## Assignment
Leave out the pictures and copy the remaining records exactly.
━━━━━ Given information
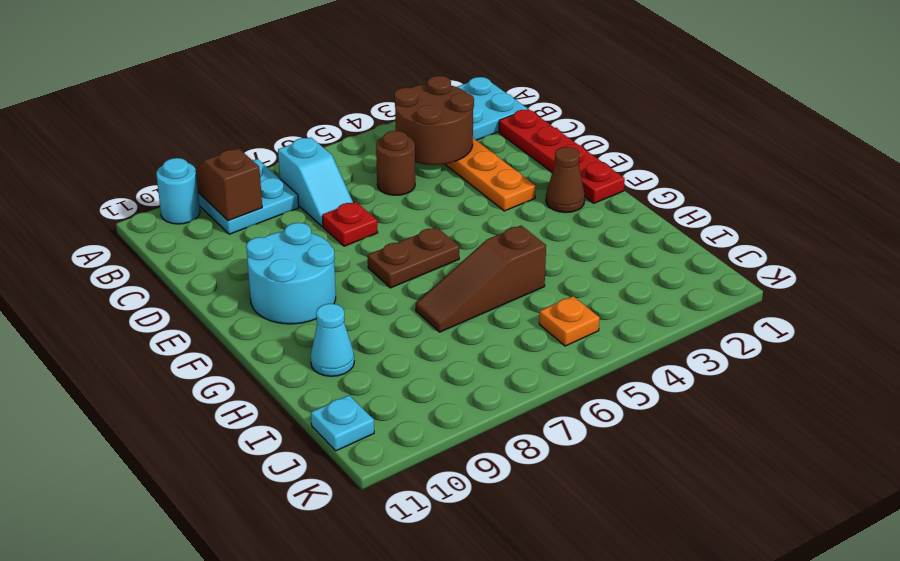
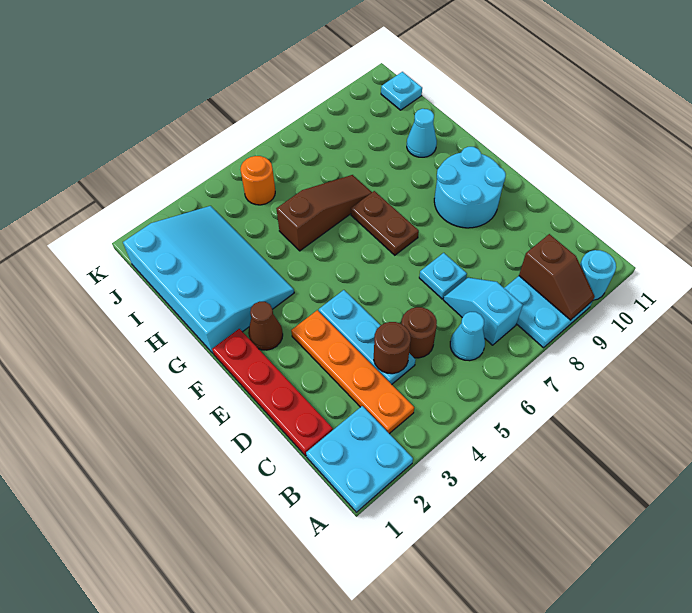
brown round brick B3:C4 level 2 -> brown round brick C4 level 2
none -> cyan cone B6 level 1
none -> cyan plate C4:E4 level 1
red plate D7 level 1 -> cyan plate D7 level 1
brown plate F6:F7 level 1 -> brown plate F7:G7 level 1
none -> cyan slope G1:J3 level 1 top 1
orange plate J5 level 1 -> orange round brick J5 level 1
━━━━━━━━━━
## Reply
brown round brick B3:C4 level 2 -> brown round brick C4 level 2
none -> cyan cone B6 level 1
none -> cyan plate C4:E4 level 1
red plate D7 level 1 -> cyan plate D7 level 1
brown plate F6:F7 level 1 -> brown plate F7:G7 level 1
none -> cyan slope G1:J3 level 1 top 1
orange plate J5 level 1 -> orange round brick J5 level 1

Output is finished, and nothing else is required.